Problem requirements: Restate the data below word for word, and let no image into your version.

(Change detection data)
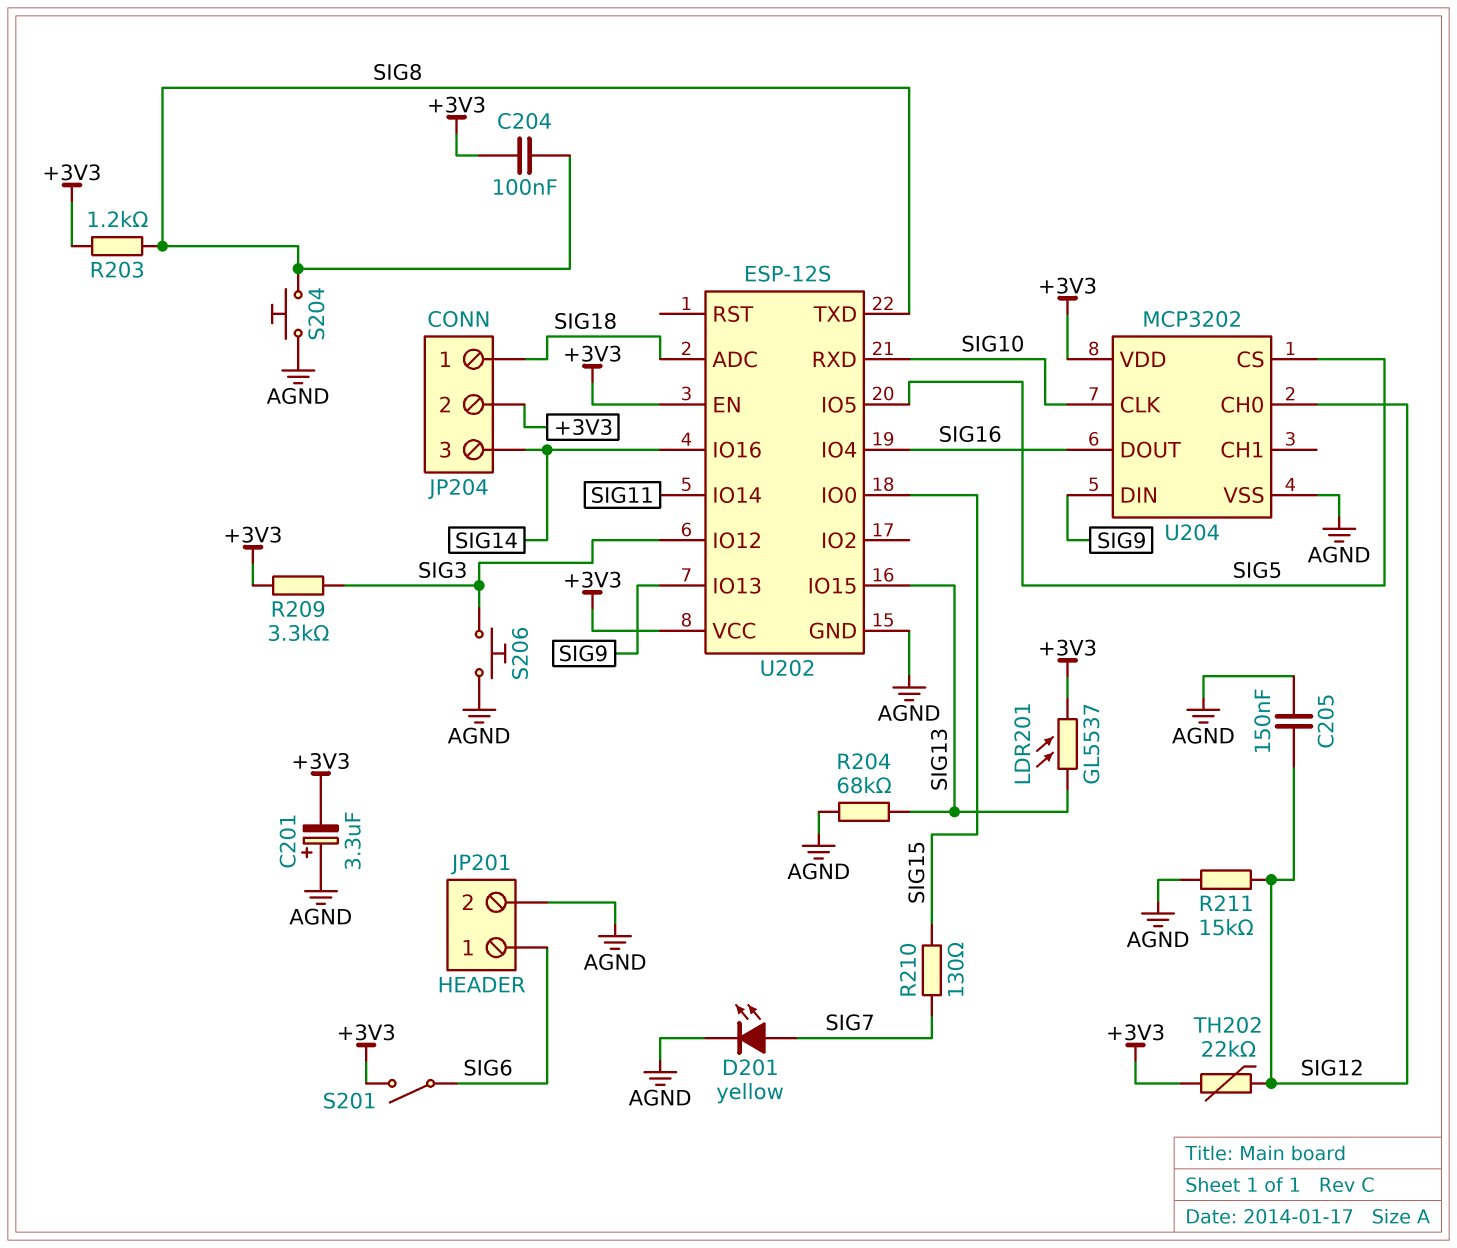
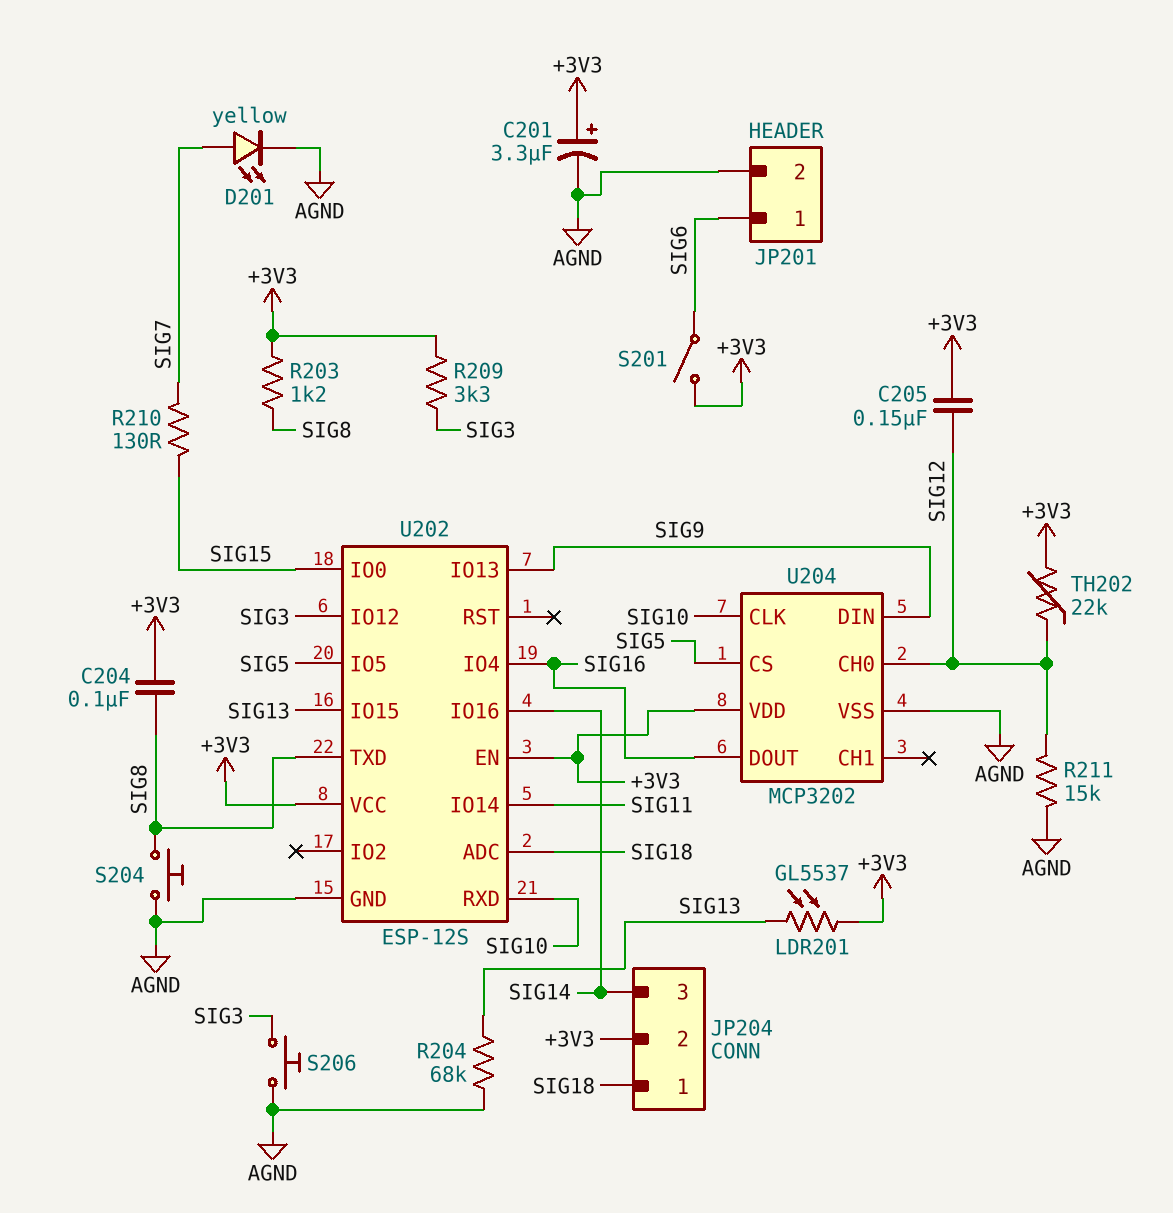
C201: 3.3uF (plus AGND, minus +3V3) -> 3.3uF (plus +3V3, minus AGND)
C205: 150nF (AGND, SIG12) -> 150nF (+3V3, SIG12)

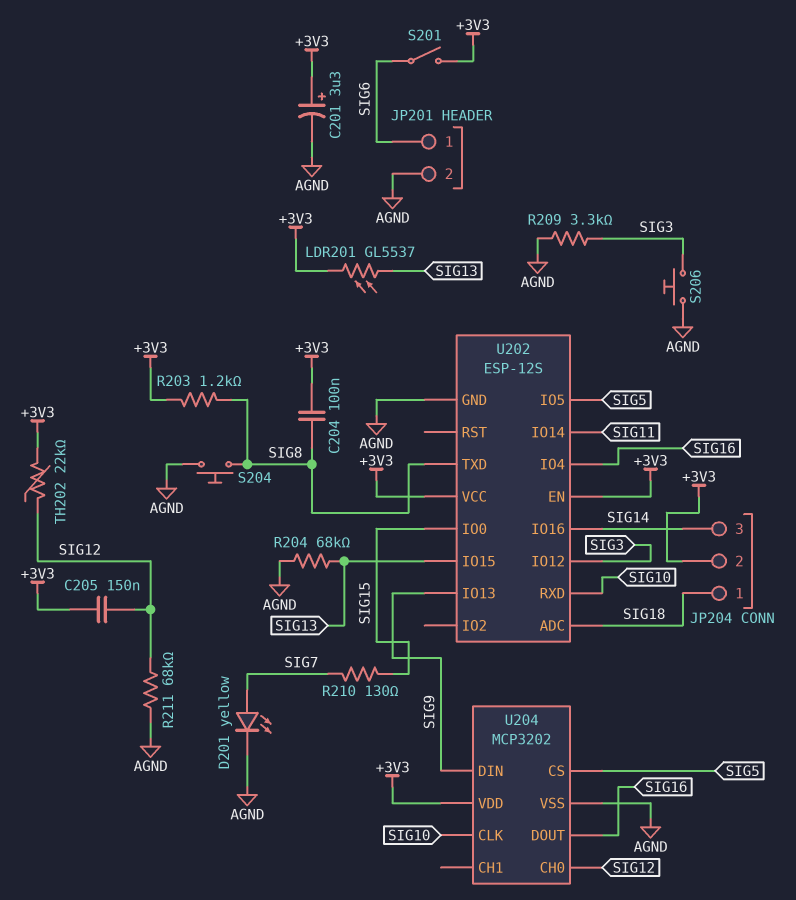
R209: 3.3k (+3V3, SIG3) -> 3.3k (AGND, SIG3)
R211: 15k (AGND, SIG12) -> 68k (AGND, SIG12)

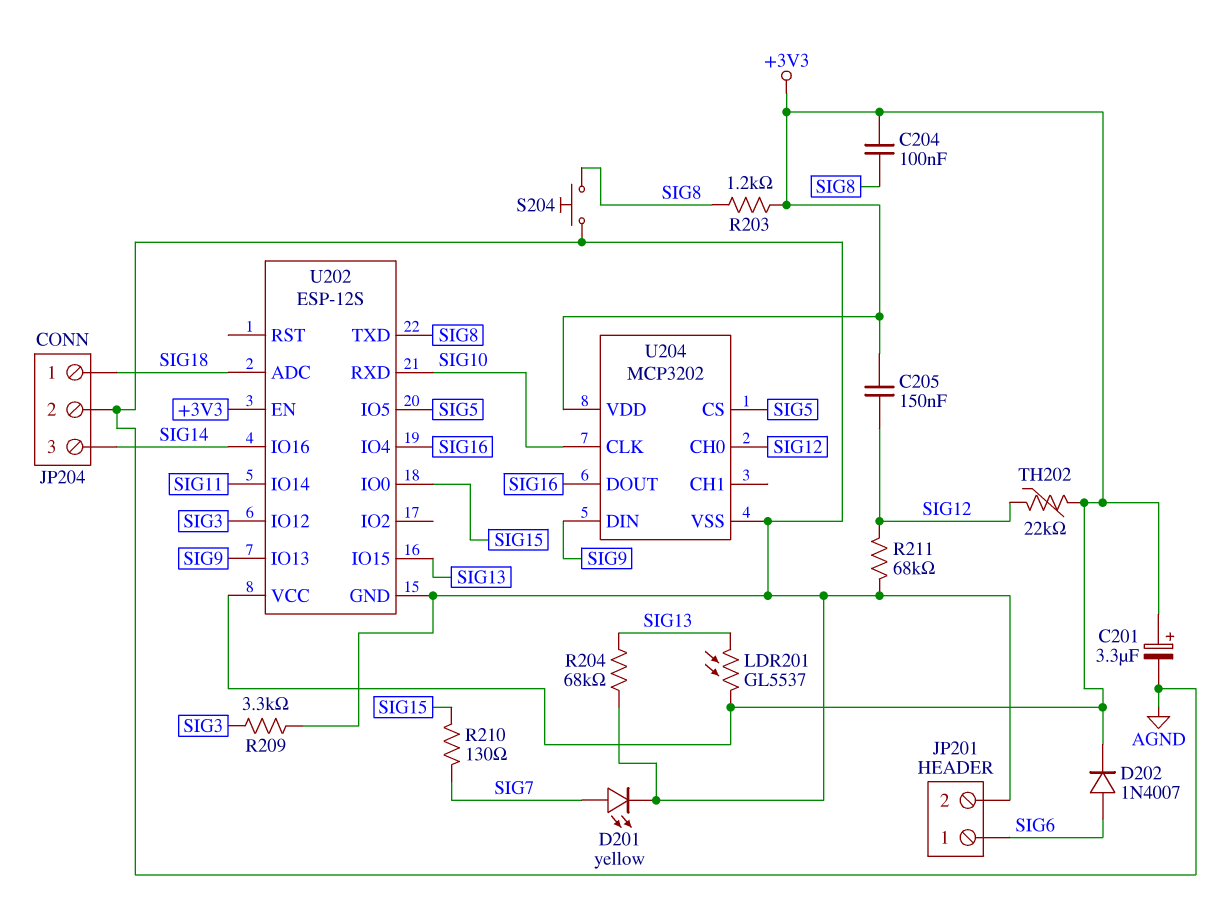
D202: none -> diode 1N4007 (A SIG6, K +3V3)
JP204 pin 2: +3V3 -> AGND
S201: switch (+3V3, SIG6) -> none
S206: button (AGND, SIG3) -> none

Exercise result:
C201: 3.3uF (plus AGND, minus +3V3) -> 3.3uF (plus +3V3, minus AGND)
C205: 150nF (AGND, SIG12) -> 150nF (+3V3, SIG12)

R209: 3.3k (+3V3, SIG3) -> 3.3k (AGND, SIG3)
R211: 15k (AGND, SIG12) -> 68k (AGND, SIG12)

D202: none -> diode 1N4007 (A SIG6, K +3V3)
JP204 pin 2: +3V3 -> AGND
S201: switch (+3V3, SIG6) -> none
S206: button (AGND, SIG3) -> none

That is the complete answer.